Records drawn from a data source
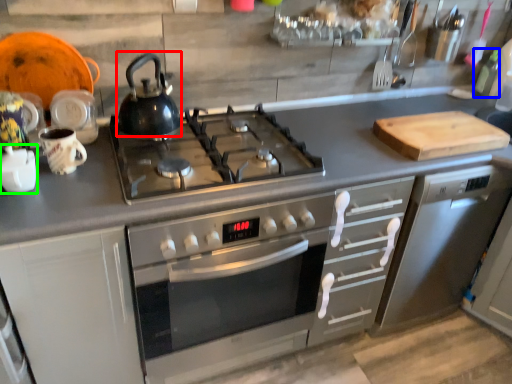
Question: Which object is the farthest from kettle (highlighted by a red box)? Choose among these: bottle (highlighted by a blue box) or appliance (highlighted by a green box).

Choices:
 (A) bottle
 (B) appliance

Answer: (A)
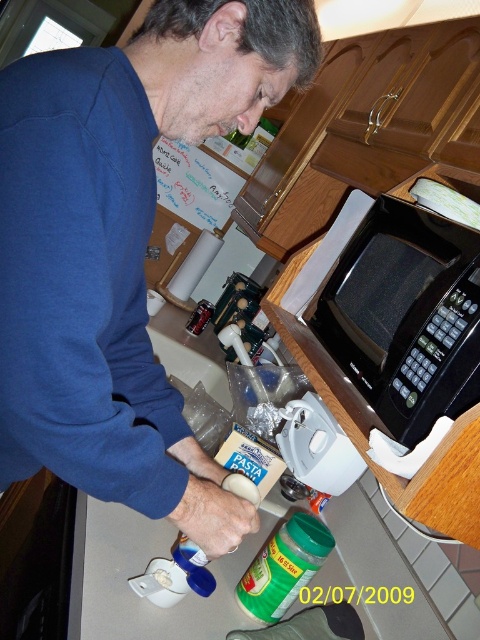
You are standing in the kitchen and want to place a small bowl between the two points labeled point (120, 282) and point (160, 568). Which point should the bowl be closer to in order to be nearer to the viewer?

The bowl should be placed closer to point (120, 282) because it is closer to the viewer than point (160, 568).

Looking at this image, you need to place a rectangular box that is 1.2 meters wide on the white glossy counter top at lower center or the black plastic microwave at upper right. Which surface can accommodate it based on their widths?

The white glossy counter top at lower center might be wider than the black plastic microwave at upper right, so it is more likely to accommodate the 1.2 meter wide box.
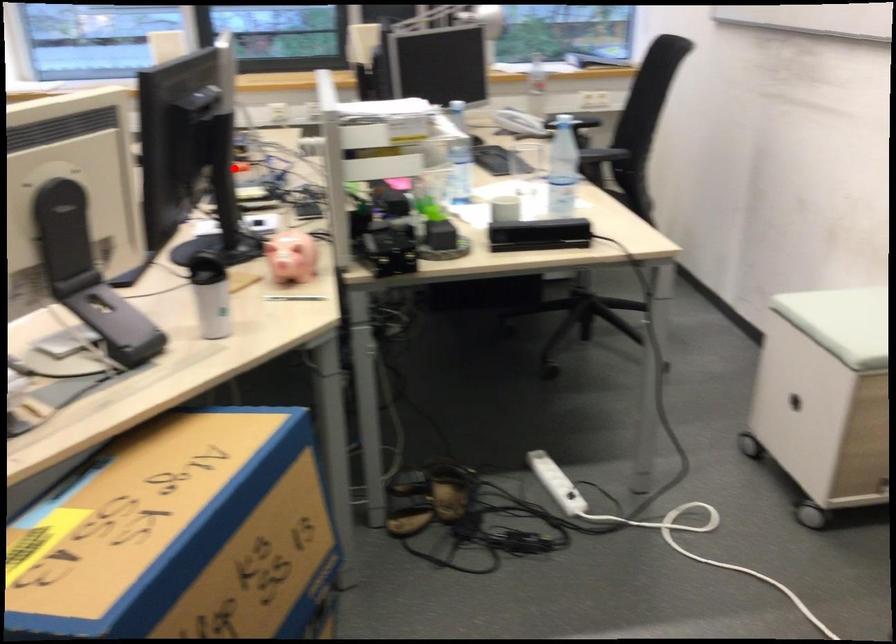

Problem to solve: Could you edit the material above so that "kettle" becomes "teapot", with everything else unchanged and the pictures left out?

Completed task:
Question: Which object is the farthest from teapot (highlighted by a red box)? Choose among these: bottle (highlighted by a blue box) or appliance (highlighted by a green box).

Choices:
 (A) bottle
 (B) appliance

Answer: (A)
You are standing in the kitchen and want to place a small bowl between the two points labeled point (120, 282) and point (160, 568). Which point should the bowl be closer to in order to be nearer to the viewer?

The bowl should be placed closer to point (120, 282) because it is closer to the viewer than point (160, 568).

Looking at this image, you need to place a rectangular box that is 1.2 meters wide on the white glossy counter top at lower center or the black plastic microwave at upper right. Which surface can accommodate it based on their widths?

The white glossy counter top at lower center might be wider than the black plastic microwave at upper right, so it is more likely to accommodate the 1.2 meter wide box.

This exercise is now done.